DESCRIPTION OF THE TASK:
For the data below, restate word for word only the lines from the line containing "łódka/różowy | <79" through the line containing "relocated | miś/czerwony", both ends included.

=======

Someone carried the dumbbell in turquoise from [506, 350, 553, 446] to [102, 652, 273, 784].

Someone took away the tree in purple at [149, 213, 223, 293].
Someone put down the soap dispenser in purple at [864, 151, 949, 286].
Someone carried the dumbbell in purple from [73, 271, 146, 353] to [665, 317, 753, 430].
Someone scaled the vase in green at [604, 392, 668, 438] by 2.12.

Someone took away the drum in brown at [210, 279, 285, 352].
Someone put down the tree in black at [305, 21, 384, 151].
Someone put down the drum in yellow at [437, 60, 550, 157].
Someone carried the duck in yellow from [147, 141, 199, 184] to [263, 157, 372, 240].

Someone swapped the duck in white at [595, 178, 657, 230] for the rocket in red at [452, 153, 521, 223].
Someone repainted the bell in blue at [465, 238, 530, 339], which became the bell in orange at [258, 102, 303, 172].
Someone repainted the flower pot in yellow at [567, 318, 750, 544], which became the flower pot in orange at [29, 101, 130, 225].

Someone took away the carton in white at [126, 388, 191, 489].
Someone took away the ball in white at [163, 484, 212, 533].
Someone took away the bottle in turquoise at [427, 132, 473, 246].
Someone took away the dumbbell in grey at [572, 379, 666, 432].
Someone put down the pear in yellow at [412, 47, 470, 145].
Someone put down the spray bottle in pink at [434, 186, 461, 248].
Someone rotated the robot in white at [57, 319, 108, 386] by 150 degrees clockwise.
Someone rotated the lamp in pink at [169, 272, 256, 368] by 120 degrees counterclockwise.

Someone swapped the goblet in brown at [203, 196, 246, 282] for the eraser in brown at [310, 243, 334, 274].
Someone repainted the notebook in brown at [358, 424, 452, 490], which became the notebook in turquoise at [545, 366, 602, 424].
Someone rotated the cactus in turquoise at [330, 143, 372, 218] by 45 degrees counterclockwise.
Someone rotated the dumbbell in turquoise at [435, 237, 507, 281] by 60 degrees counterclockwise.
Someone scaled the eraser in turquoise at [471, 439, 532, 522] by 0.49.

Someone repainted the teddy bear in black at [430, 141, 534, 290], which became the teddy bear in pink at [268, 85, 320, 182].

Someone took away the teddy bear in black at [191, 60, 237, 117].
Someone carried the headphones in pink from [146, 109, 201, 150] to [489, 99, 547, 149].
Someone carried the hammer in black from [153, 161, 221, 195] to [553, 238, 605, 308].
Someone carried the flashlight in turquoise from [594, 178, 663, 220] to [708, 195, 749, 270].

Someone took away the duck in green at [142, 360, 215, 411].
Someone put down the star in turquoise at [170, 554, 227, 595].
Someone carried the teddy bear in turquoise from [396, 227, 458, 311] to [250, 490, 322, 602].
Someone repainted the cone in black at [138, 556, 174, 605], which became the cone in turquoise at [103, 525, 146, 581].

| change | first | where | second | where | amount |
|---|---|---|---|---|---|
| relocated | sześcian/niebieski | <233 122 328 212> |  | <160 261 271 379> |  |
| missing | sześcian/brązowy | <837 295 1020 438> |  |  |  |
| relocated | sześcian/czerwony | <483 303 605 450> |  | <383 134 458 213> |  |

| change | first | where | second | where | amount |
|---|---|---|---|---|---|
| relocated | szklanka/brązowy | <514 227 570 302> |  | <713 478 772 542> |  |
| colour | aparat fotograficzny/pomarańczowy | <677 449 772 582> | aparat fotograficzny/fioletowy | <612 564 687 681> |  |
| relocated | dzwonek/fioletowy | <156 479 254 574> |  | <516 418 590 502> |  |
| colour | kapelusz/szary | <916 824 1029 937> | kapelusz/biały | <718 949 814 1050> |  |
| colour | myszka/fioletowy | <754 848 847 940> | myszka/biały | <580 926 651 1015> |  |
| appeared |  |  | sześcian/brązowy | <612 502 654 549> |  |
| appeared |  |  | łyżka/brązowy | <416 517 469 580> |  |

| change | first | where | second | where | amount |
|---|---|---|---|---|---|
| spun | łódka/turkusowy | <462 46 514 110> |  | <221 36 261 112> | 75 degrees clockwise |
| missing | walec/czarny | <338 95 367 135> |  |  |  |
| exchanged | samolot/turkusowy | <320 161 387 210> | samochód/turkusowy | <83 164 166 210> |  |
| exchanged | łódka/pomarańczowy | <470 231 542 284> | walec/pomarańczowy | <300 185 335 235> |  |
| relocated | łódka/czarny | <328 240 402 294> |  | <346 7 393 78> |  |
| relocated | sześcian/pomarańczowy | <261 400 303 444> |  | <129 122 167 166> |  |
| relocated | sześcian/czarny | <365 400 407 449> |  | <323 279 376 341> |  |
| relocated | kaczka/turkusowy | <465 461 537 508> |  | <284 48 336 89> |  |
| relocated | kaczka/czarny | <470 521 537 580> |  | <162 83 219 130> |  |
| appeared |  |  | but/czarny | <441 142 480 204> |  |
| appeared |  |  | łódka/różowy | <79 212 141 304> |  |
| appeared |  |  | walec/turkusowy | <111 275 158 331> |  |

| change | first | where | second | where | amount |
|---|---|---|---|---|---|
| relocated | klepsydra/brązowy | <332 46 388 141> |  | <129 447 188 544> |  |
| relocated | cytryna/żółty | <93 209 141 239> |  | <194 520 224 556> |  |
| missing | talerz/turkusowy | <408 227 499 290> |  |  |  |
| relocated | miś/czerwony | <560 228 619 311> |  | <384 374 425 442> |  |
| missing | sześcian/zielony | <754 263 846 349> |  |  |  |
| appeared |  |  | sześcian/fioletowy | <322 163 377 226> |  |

=======

ANSWER AREA:
| appeared |  |  | łódka/różowy | <79 212 141 304> |  |
| appeared |  |  | walec/turkusowy | <111 275 158 331> |  |

| change | first | where | second | where | amount |
|---|---|---|---|---|---|
| relocated | klepsydra/brązowy | <332 46 388 141> |  | <129 447 188 544> |  |
| relocated | cytryna/żółty | <93 209 141 239> |  | <194 520 224 556> |  |
| missing | talerz/turkusowy | <408 227 499 290> |  |  |  |
| relocated | miś/czerwony | <560 228 619 311> |  | <384 374 425 442> |  |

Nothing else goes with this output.